=== EXERCISE MATERIAL ===

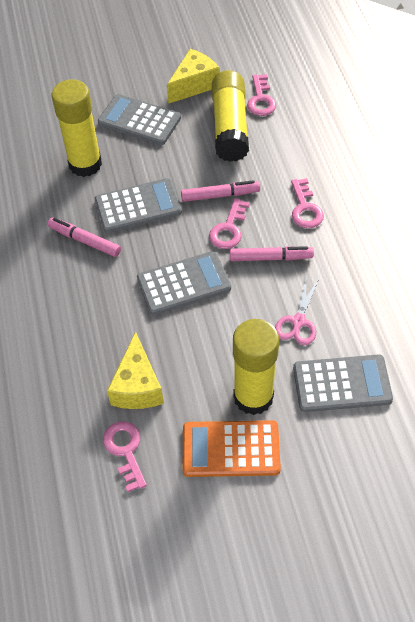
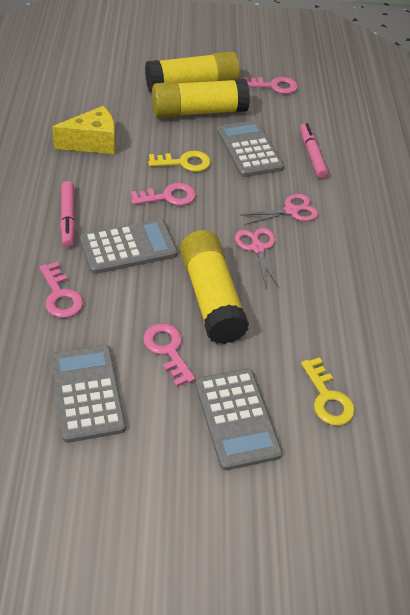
orange calculator: [183,420,281,477] = 1 -> none = 0
pink marker: [48,218,121,257] [181,180,260,202] [230,246,314,261] = 3 -> [60,181,76,247] [300,123,328,179] = 2
pink scissors: [275,279,319,345] = 1 -> [235,228,280,289] [240,194,318,225] = 2
yellow cheese: [107,332,164,409] [167,49,220,104] = 2 -> [52,106,115,154] = 1
yellow key: none = 0 -> [148,151,211,172] [301,357,355,426] = 2

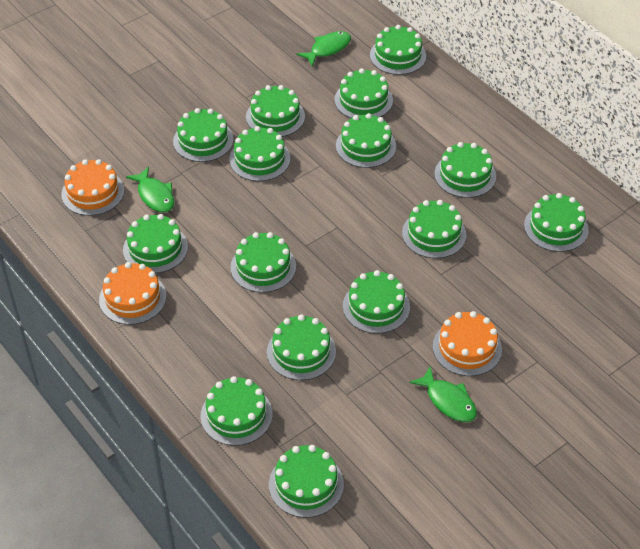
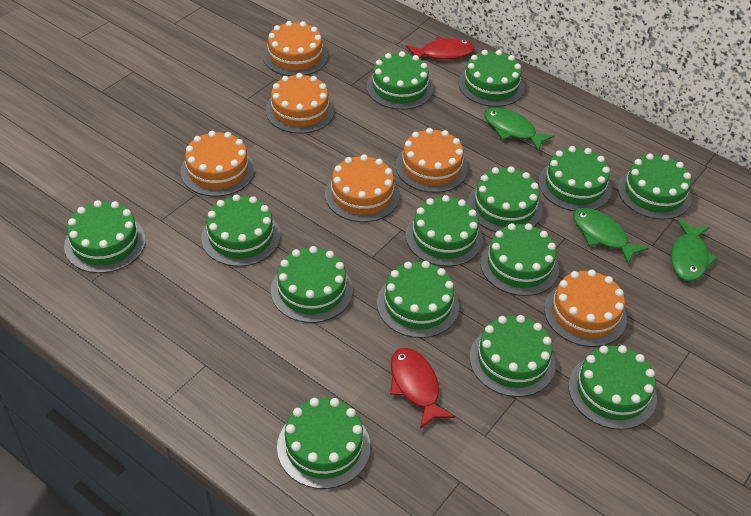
green cake: [123,214,188,273] [173,108,233,162] [201,376,273,446] [229,126,290,181] [230,232,296,293] [246,85,305,137] [267,314,336,380] [269,445,344,518] [334,68,393,118] [336,113,396,168] [343,270,410,334] [370,25,426,75] [402,200,466,258] [434,142,496,198] [524,193,589,252] = 15 -> [64,200,146,273] [201,194,280,267] [271,246,353,323] [277,398,370,489] [366,51,433,110] [377,261,459,338] [406,195,483,267] [459,50,525,107] [468,166,543,232] [470,315,556,397] [480,223,559,296] [538,146,612,211] [568,345,657,430] [618,154,692,220] = 14
orange cake: [61,159,124,216] [99,262,166,325] [433,311,502,376] = 3 -> [180,131,255,197] [263,21,328,76] [265,73,335,134] [325,154,400,222] [396,128,468,193] [544,269,627,347] = 6
red fish: none = 0 -> [390,348,455,429] [406,37,475,60] = 2

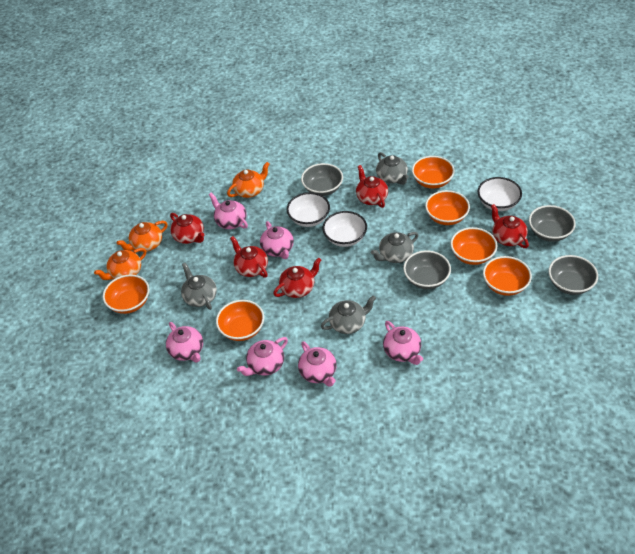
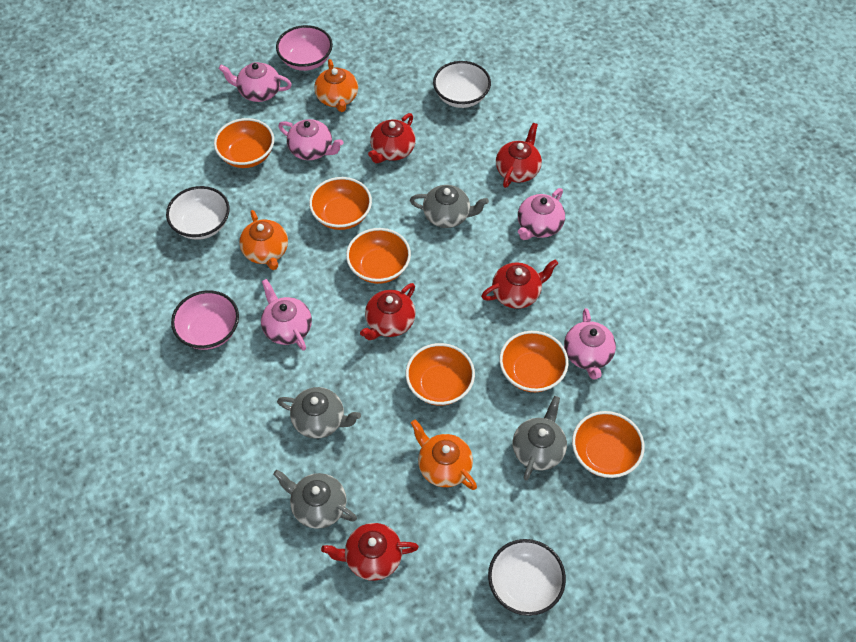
grey bowl: [301,163,343,196] [403,250,451,289] [529,205,576,242] [549,255,598,295] = 4 -> none = 0
pink bowl: none = 0 -> [171,290,239,350] [276,25,333,71] = 2
pink teapot: [166,322,203,363] [209,192,248,229] [237,337,288,376] [260,221,294,259] [298,341,337,387] [383,321,423,365] = 6 -> [218,62,292,102] [261,279,312,351] [278,119,343,160] [518,188,565,240] [564,308,616,379] = 5

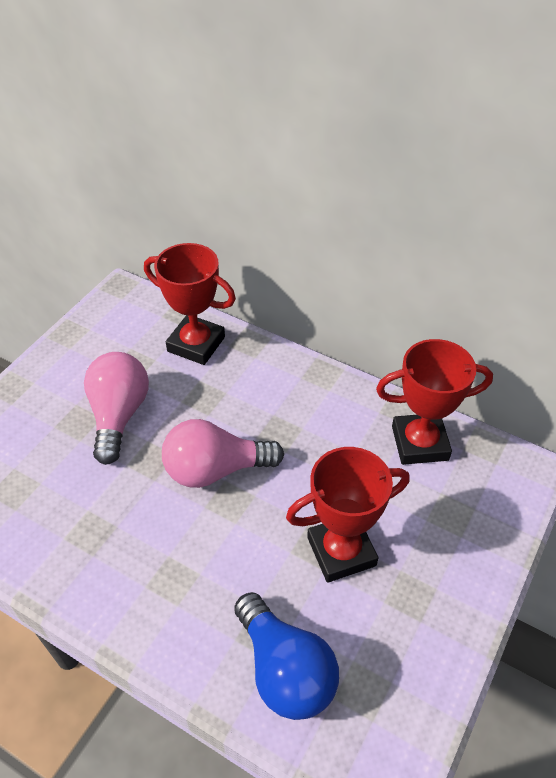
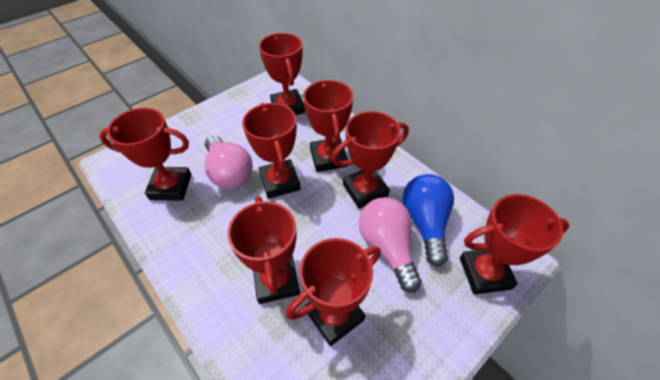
red trophy: [144,243,236,365] [286,447,410,583] [376,339,493,465] = 3 -> [99,108,191,201] [227,196,300,304] [242,103,301,199] [259,33,305,115] [286,238,381,346] [303,80,354,172] [331,111,409,209] [460,194,570,295] = 8

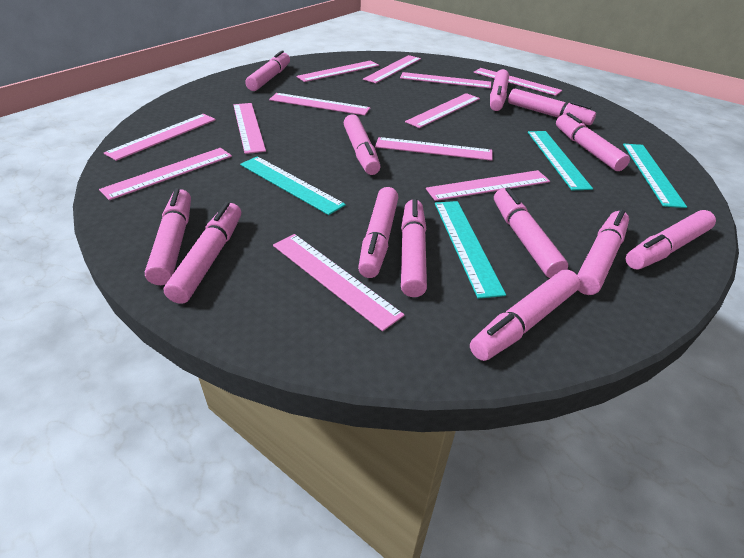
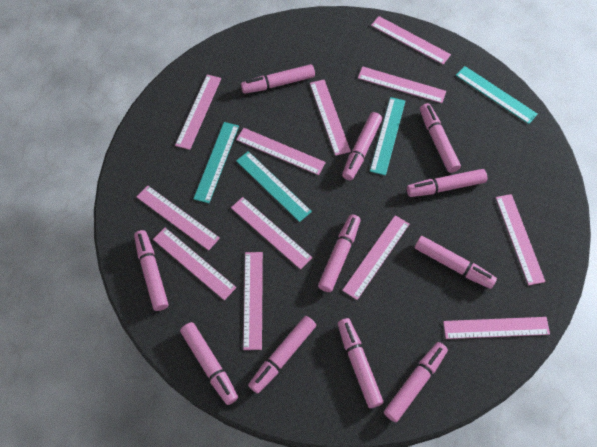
pink marker: [145,188,191,285] [164,202,241,304] [245,50,290,91] [344,114,380,175] [358,187,398,278] [401,199,427,297] [470,270,580,361] [490,69,509,111] [494,187,568,278] [508,89,596,125] [556,113,630,171] [577,210,629,295] [626,210,716,269] = 13 -> [134,230,168,311] [180,322,238,405] [241,64,315,94] [248,316,316,394] [318,214,361,292] [338,318,384,408] [342,112,382,180] [384,342,448,422] [407,169,487,197] [415,236,497,289] [420,103,461,173] = 11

===

ABOUT THIS EXERCISE ->
Check each line of the records for the word "pink" and extract those that contain it.

RESPONSE TO THIS EXERCISE ->
pink marker: [48,218,121,257] [181,180,260,202] [230,246,314,261] = 3 -> [60,181,76,247] [300,123,328,179] = 2
pink scissors: [275,279,319,345] = 1 -> [235,228,280,289] [240,194,318,225] = 2
pink bowl: none = 0 -> [171,290,239,350] [276,25,333,71] = 2
pink teapot: [166,322,203,363] [209,192,248,229] [237,337,288,376] [260,221,294,259] [298,341,337,387] [383,321,423,365] = 6 -> [218,62,292,102] [261,279,312,351] [278,119,343,160] [518,188,565,240] [564,308,616,379] = 5
pink marker: [145,188,191,285] [164,202,241,304] [245,50,290,91] [344,114,380,175] [358,187,398,278] [401,199,427,297] [470,270,580,361] [490,69,509,111] [494,187,568,278] [508,89,596,125] [556,113,630,171] [577,210,629,295] [626,210,716,269] = 13 -> [134,230,168,311] [180,322,238,405] [241,64,315,94] [248,316,316,394] [318,214,361,292] [338,318,384,408] [342,112,382,180] [384,342,448,422] [407,169,487,197] [415,236,497,289] [420,103,461,173] = 11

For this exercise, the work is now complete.